--- START OF TASK MATERIAL ---
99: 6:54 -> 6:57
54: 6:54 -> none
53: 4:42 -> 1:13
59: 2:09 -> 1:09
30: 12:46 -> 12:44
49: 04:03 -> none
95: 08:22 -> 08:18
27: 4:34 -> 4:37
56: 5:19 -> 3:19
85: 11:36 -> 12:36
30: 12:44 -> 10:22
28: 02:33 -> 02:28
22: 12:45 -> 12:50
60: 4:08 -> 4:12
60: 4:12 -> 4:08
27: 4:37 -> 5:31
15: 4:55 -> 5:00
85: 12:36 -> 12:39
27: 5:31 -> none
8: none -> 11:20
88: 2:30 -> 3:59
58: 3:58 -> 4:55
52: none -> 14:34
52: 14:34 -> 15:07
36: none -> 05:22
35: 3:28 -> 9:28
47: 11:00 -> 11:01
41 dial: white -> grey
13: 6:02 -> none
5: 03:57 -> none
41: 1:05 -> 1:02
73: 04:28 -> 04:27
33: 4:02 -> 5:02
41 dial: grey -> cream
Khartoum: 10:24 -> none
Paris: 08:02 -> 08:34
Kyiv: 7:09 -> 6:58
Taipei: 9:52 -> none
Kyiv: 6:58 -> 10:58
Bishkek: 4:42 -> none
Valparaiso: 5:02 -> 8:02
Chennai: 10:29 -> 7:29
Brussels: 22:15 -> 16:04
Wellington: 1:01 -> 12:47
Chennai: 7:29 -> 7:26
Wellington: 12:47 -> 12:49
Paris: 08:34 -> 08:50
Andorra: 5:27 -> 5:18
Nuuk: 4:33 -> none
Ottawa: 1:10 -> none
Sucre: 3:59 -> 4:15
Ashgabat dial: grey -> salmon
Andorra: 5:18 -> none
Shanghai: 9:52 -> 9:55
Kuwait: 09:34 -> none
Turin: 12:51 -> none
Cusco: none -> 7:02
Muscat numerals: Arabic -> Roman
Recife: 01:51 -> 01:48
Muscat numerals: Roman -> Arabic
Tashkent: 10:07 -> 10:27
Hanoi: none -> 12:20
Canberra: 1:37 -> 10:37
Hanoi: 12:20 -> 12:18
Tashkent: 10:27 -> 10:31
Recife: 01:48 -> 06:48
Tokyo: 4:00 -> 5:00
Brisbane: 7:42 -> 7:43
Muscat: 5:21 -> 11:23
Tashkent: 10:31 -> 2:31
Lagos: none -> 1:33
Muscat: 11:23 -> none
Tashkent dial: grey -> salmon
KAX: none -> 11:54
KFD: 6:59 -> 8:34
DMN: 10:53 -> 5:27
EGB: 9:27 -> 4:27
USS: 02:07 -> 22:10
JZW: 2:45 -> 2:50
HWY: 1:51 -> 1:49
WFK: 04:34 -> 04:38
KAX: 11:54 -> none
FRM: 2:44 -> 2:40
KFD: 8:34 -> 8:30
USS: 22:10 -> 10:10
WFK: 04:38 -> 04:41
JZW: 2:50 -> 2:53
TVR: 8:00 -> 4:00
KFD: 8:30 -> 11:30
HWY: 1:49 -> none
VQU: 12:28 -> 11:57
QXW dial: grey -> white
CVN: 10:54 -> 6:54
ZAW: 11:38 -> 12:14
--- END OF TASK MATERIAL ---
> EXERCISE TASK
Reproduce all of the rows above word for word, in the same order.

> THE SOLUTION
99: 6:54 -> 6:57
54: 6:54 -> none
53: 4:42 -> 1:13
59: 2:09 -> 1:09
30: 12:46 -> 12:44
49: 04:03 -> none
95: 08:22 -> 08:18
27: 4:34 -> 4:37
56: 5:19 -> 3:19
85: 11:36 -> 12:36
30: 12:44 -> 10:22
28: 02:33 -> 02:28
22: 12:45 -> 12:50
60: 4:08 -> 4:12
60: 4:12 -> 4:08
27: 4:37 -> 5:31
15: 4:55 -> 5:00
85: 12:36 -> 12:39
27: 5:31 -> none
8: none -> 11:20
88: 2:30 -> 3:59
58: 3:58 -> 4:55
52: none -> 14:34
52: 14:34 -> 15:07
36: none -> 05:22
35: 3:28 -> 9:28
47: 11:00 -> 11:01
41 dial: white -> grey
13: 6:02 -> none
5: 03:57 -> none
41: 1:05 -> 1:02
73: 04:28 -> 04:27
33: 4:02 -> 5:02
41 dial: grey -> cream
Khartoum: 10:24 -> none
Paris: 08:02 -> 08:34
Kyiv: 7:09 -> 6:58
Taipei: 9:52 -> none
Kyiv: 6:58 -> 10:58
Bishkek: 4:42 -> none
Valparaiso: 5:02 -> 8:02
Chennai: 10:29 -> 7:29
Brussels: 22:15 -> 16:04
Wellington: 1:01 -> 12:47
Chennai: 7:29 -> 7:26
Wellington: 12:47 -> 12:49
Paris: 08:34 -> 08:50
Andorra: 5:27 -> 5:18
Nuuk: 4:33 -> none
Ottawa: 1:10 -> none
Sucre: 3:59 -> 4:15
Ashgabat dial: grey -> salmon
Andorra: 5:18 -> none
Shanghai: 9:52 -> 9:55
Kuwait: 09:34 -> none
Turin: 12:51 -> none
Cusco: none -> 7:02
Muscat numerals: Arabic -> Roman
Recife: 01:51 -> 01:48
Muscat numerals: Roman -> Arabic
Tashkent: 10:07 -> 10:27
Hanoi: none -> 12:20
Canberra: 1:37 -> 10:37
Hanoi: 12:20 -> 12:18
Tashkent: 10:27 -> 10:31
Recife: 01:48 -> 06:48
Tokyo: 4:00 -> 5:00
Brisbane: 7:42 -> 7:43
Muscat: 5:21 -> 11:23
Tashkent: 10:31 -> 2:31
Lagos: none -> 1:33
Muscat: 11:23 -> none
Tashkent dial: grey -> salmon
KAX: none -> 11:54
KFD: 6:59 -> 8:34
DMN: 10:53 -> 5:27
EGB: 9:27 -> 4:27
USS: 02:07 -> 22:10
JZW: 2:45 -> 2:50
HWY: 1:51 -> 1:49
WFK: 04:34 -> 04:38
KAX: 11:54 -> none
FRM: 2:44 -> 2:40
KFD: 8:34 -> 8:30
USS: 22:10 -> 10:10
WFK: 04:38 -> 04:41
JZW: 2:50 -> 2:53
TVR: 8:00 -> 4:00
KFD: 8:30 -> 11:30
HWY: 1:49 -> none
VQU: 12:28 -> 11:57
QXW dial: grey -> white
CVN: 10:54 -> 6:54
ZAW: 11:38 -> 12:14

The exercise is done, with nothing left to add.